-------- PROVIDED DATA

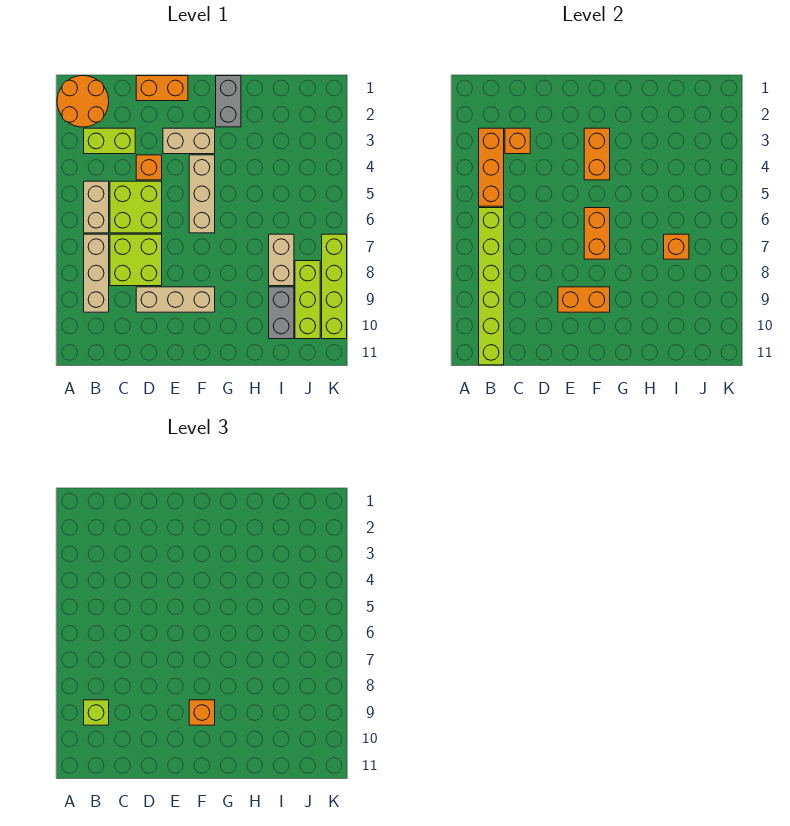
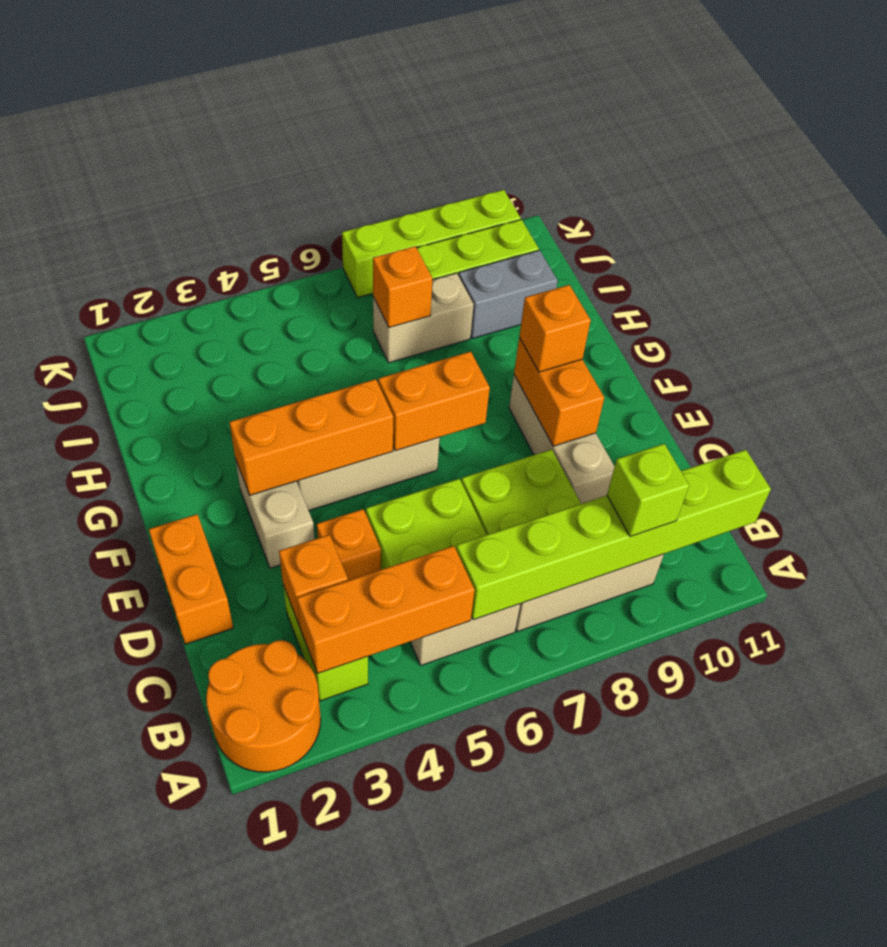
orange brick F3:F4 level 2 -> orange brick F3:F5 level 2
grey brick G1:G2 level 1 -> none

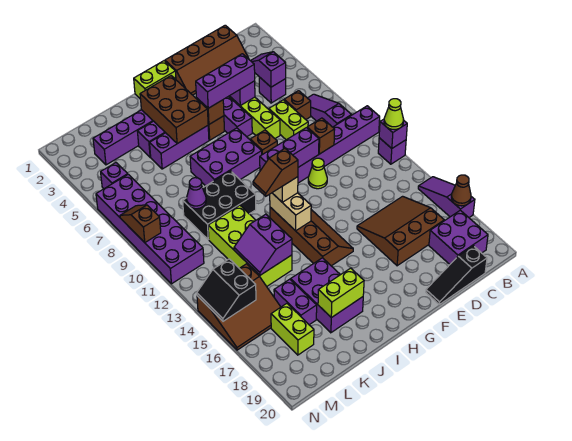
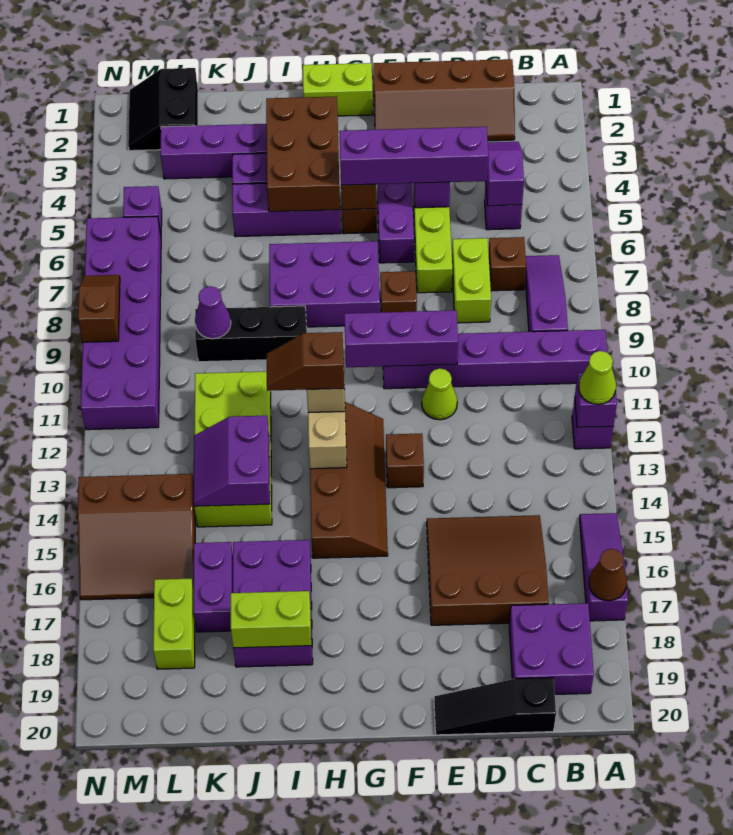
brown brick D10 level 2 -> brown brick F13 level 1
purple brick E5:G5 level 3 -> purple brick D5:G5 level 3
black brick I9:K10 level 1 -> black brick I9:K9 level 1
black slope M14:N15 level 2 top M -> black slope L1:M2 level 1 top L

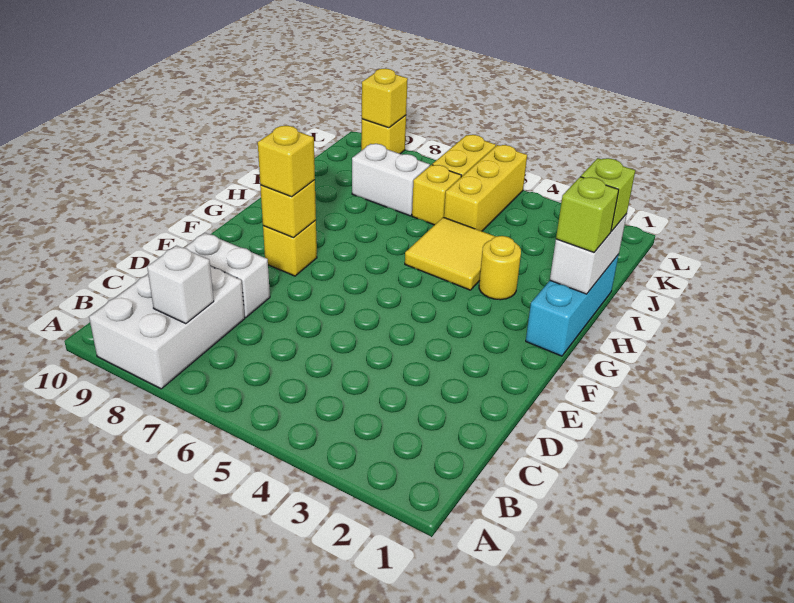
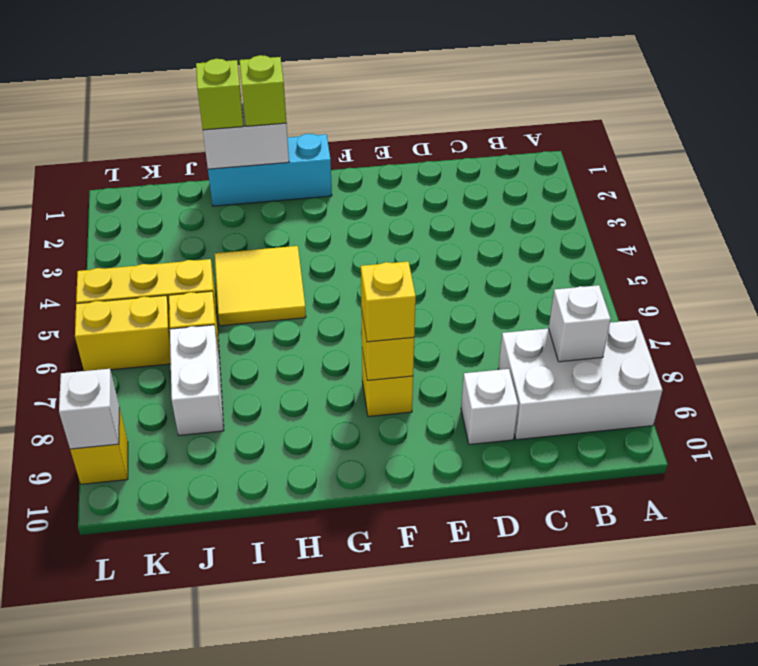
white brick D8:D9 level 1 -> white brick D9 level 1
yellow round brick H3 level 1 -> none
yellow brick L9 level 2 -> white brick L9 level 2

----------------

- [PROBLEM TO SOLVE]: Return the lines containing "none", taking each one from the listing.

- [TASK ANSWER]:
grey brick G1:G2 level 1 -> none
yellow round brick H3 level 1 -> none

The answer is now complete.